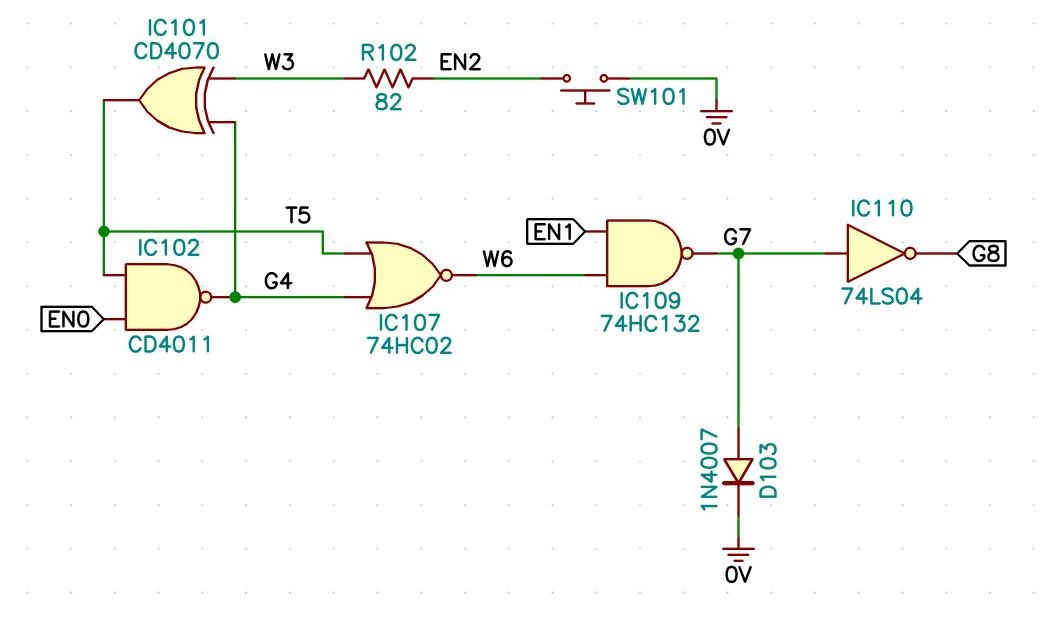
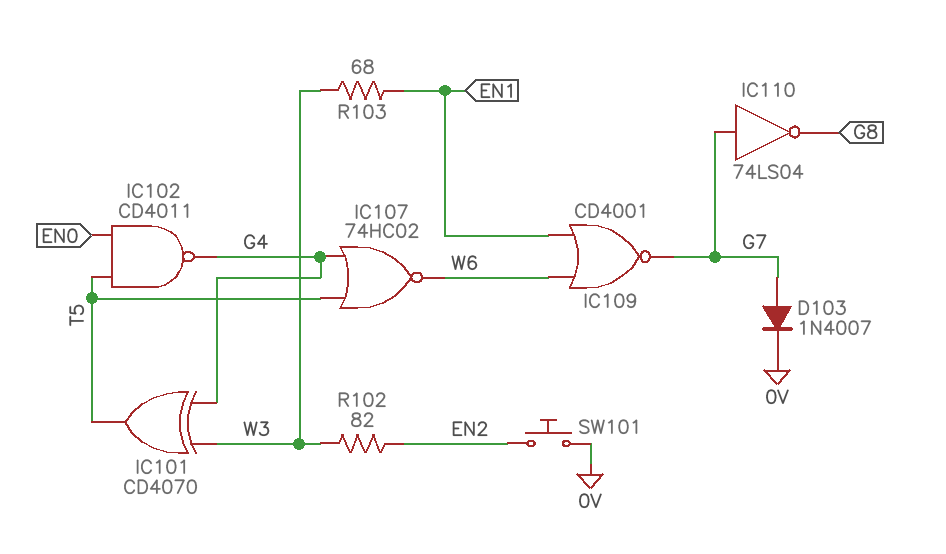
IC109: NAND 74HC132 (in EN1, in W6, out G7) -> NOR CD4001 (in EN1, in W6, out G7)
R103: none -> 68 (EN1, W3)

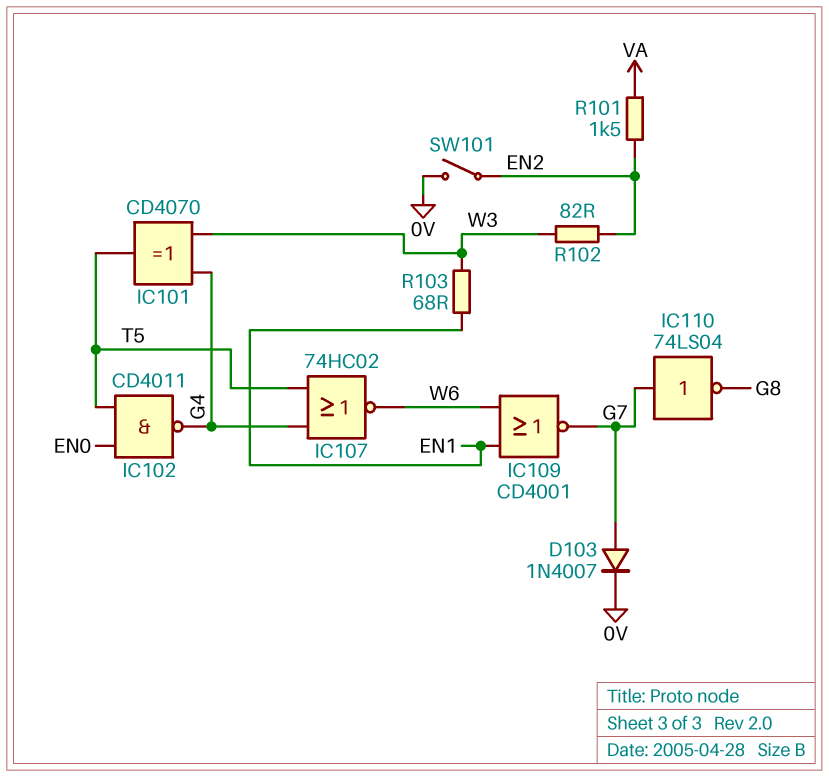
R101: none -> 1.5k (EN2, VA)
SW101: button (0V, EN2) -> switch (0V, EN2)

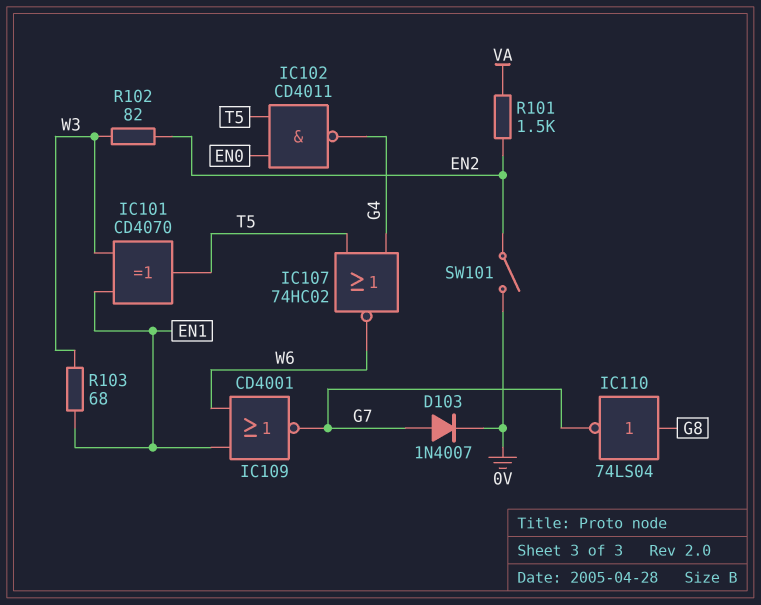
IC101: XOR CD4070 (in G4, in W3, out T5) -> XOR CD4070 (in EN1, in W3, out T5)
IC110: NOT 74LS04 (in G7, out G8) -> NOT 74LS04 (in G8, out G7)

* * *

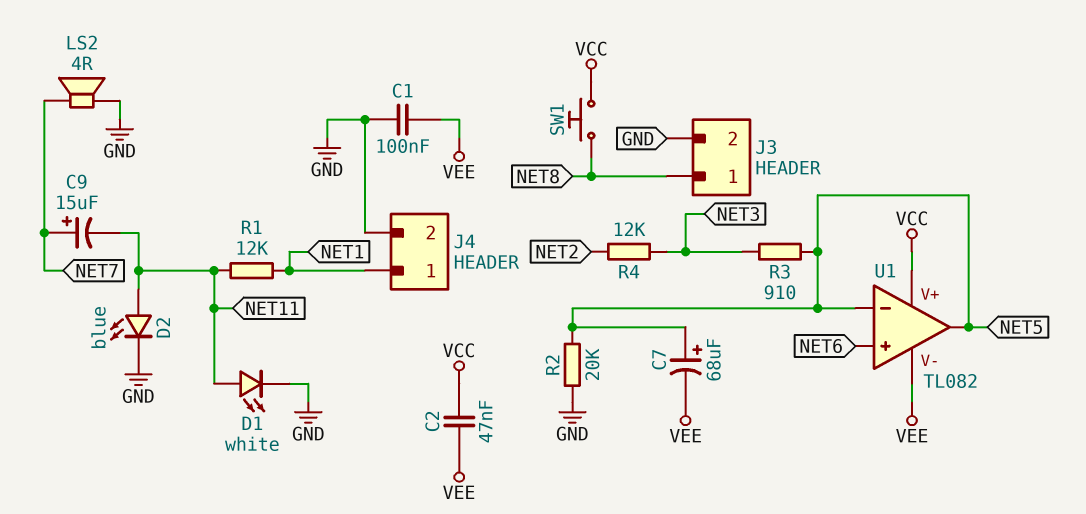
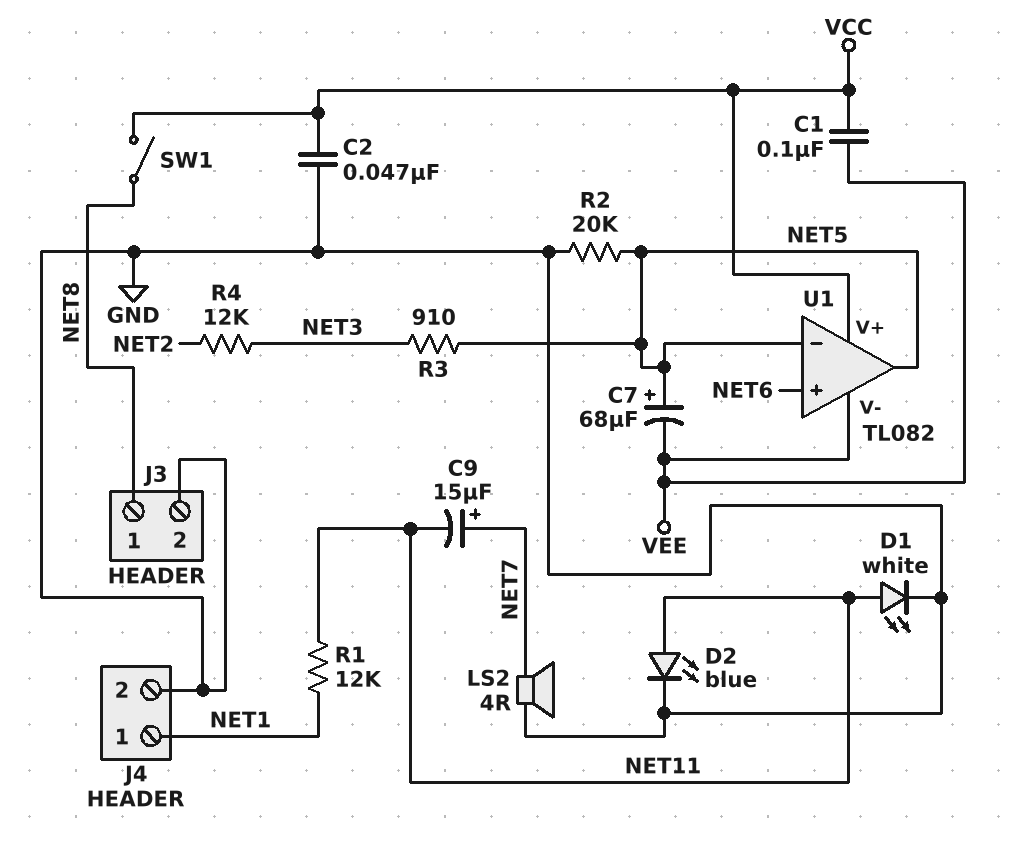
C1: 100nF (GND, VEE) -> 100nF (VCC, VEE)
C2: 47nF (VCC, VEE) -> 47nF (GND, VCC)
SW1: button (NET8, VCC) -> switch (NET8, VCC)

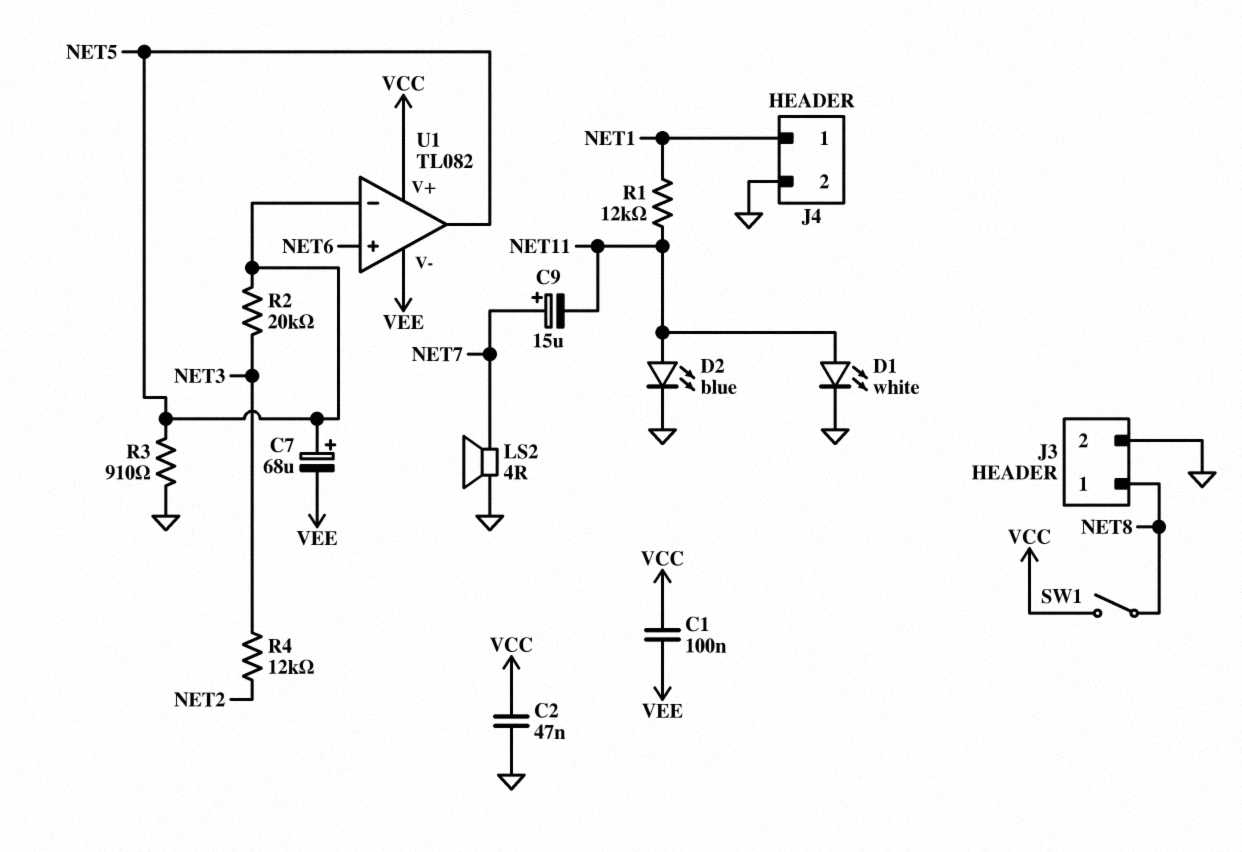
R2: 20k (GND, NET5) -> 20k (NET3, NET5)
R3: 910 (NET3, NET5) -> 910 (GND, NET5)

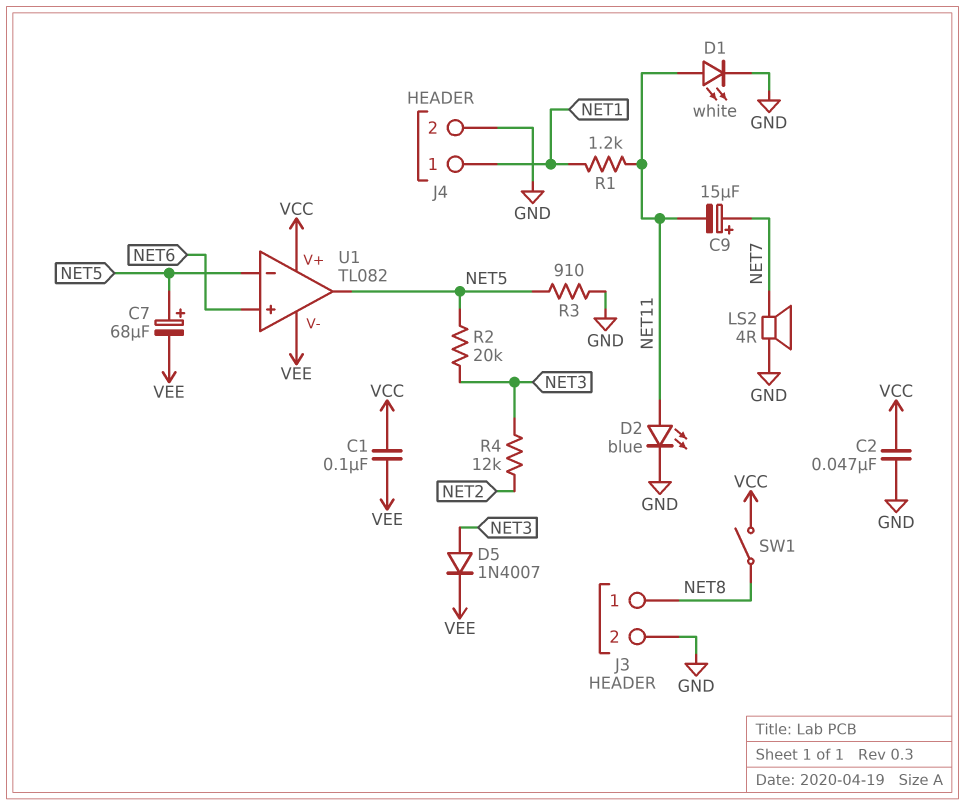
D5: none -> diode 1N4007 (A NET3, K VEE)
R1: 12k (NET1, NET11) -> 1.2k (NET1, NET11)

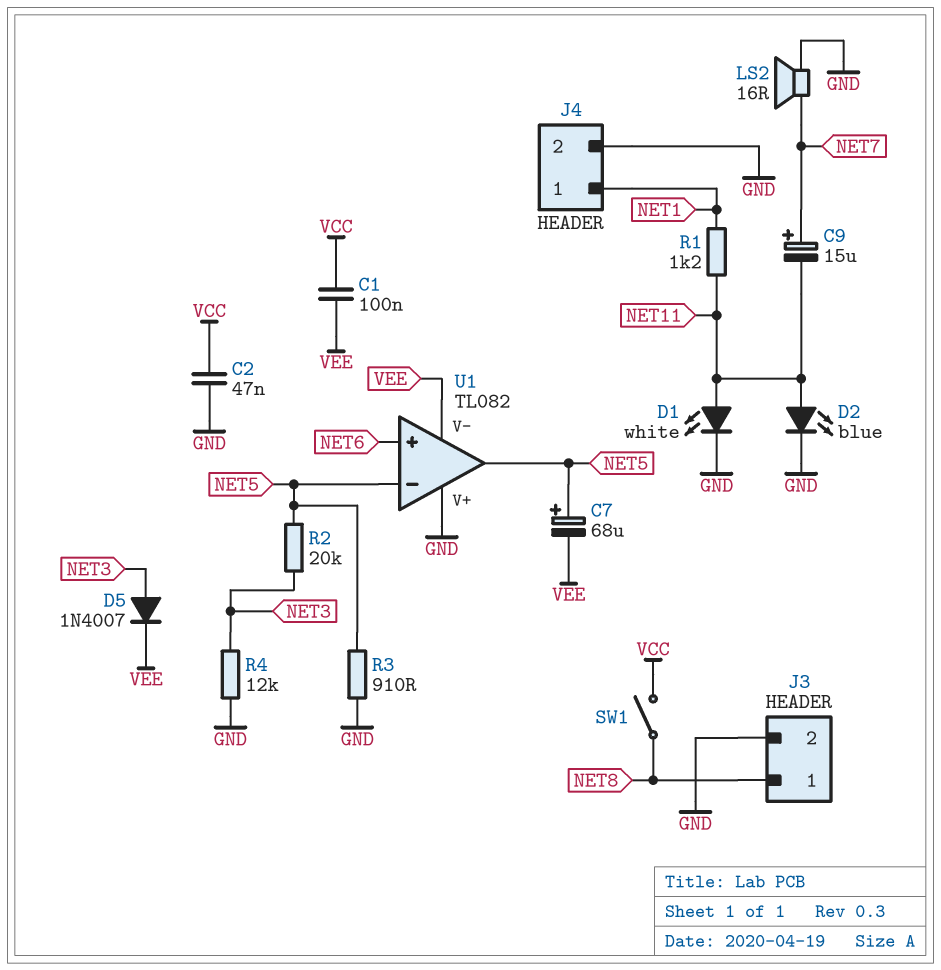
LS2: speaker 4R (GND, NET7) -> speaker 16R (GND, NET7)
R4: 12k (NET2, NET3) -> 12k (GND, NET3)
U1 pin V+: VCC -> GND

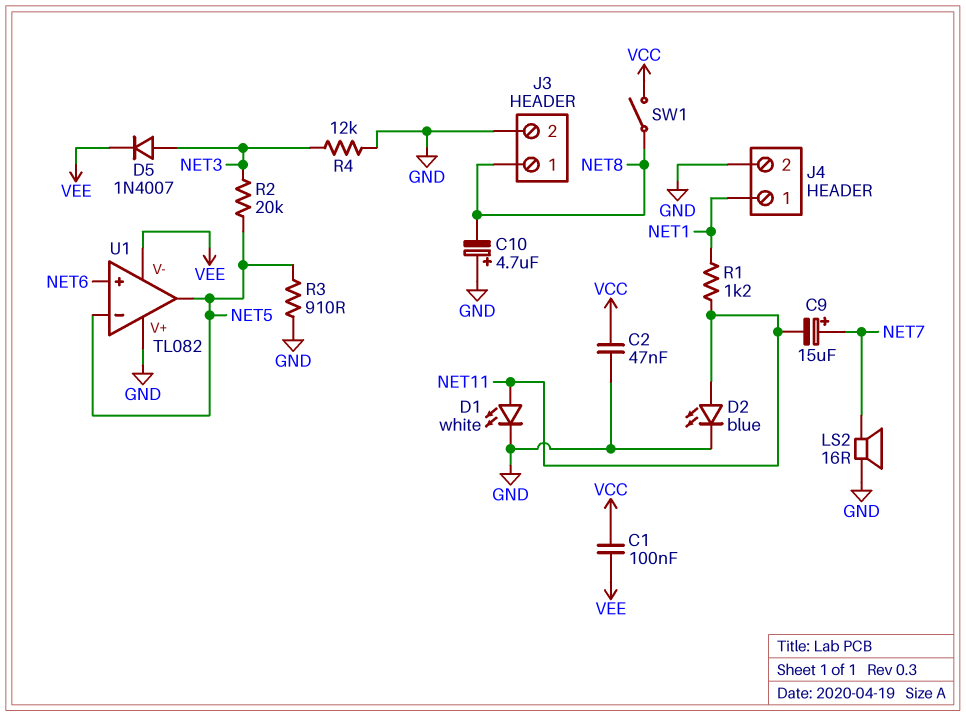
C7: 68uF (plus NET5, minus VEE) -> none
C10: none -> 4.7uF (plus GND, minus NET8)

■ Your goal:
When a line in the material includes the word "switch", copy it out.

■ Reply:
SW101: button (0V, EN2) -> switch (0V, EN2)
SW1: button (NET8, VCC) -> switch (NET8, VCC)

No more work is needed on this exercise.